REQUIRED WORK: For the entries below, repeat exactly each line starting with the one that contains "yellow cone: 7 -> 5" and going on through the one that contains "orange cube: 0 -> 3", and no others.

SOURCE DATA:
====

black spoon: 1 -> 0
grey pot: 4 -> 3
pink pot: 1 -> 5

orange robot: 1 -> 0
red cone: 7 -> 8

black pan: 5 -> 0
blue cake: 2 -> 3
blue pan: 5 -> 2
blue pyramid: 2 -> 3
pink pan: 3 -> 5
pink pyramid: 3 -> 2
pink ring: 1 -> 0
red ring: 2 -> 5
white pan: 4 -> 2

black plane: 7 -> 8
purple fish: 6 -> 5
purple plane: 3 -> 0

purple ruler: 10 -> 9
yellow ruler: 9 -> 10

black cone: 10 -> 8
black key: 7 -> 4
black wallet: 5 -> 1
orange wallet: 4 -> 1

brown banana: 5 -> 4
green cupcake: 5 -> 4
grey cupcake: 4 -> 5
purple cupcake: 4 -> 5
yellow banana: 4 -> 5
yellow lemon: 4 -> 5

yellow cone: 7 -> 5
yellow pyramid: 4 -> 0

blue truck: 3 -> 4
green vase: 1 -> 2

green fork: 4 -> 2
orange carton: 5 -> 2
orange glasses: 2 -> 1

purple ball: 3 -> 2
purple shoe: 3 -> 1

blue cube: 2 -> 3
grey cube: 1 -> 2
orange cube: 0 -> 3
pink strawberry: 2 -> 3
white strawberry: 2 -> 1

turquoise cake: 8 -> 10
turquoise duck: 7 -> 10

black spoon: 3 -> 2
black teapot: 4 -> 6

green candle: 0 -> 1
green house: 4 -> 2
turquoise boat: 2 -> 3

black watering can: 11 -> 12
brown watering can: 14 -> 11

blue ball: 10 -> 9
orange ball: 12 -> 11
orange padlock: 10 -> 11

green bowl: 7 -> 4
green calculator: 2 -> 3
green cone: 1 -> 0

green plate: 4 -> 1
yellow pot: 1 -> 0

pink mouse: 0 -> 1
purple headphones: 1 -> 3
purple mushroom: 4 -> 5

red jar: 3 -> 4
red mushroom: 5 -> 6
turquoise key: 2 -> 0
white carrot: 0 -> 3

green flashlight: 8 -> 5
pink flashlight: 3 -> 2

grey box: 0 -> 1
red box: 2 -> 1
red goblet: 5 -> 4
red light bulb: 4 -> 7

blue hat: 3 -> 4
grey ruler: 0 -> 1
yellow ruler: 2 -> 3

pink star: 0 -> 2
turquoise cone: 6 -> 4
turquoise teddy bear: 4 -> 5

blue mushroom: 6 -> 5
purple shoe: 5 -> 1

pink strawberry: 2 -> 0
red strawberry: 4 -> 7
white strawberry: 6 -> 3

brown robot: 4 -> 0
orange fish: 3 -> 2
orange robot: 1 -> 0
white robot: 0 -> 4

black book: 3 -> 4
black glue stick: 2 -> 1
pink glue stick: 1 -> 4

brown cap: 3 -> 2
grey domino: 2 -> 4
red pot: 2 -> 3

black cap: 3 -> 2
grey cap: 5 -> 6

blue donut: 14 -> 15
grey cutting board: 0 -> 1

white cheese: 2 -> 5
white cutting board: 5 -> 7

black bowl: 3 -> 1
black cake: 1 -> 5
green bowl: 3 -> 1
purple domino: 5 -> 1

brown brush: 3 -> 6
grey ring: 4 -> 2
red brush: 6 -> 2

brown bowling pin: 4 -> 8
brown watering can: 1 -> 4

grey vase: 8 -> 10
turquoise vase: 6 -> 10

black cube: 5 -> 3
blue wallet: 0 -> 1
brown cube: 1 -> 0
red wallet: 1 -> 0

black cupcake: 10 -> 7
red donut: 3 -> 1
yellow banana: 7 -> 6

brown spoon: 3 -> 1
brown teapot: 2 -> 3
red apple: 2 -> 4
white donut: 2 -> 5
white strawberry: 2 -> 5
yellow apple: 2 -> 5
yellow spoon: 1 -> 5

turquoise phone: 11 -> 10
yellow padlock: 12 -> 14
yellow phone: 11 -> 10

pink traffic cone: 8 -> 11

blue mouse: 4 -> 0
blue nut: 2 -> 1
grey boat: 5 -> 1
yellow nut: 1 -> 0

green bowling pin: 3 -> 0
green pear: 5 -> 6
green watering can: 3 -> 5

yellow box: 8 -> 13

====

ANSWER TO THIS TASK:
yellow cone: 7 -> 5
yellow pyramid: 4 -> 0

blue truck: 3 -> 4
green vase: 1 -> 2

green fork: 4 -> 2
orange carton: 5 -> 2
orange glasses: 2 -> 1

purple ball: 3 -> 2
purple shoe: 3 -> 1

blue cube: 2 -> 3
grey cube: 1 -> 2
orange cube: 0 -> 3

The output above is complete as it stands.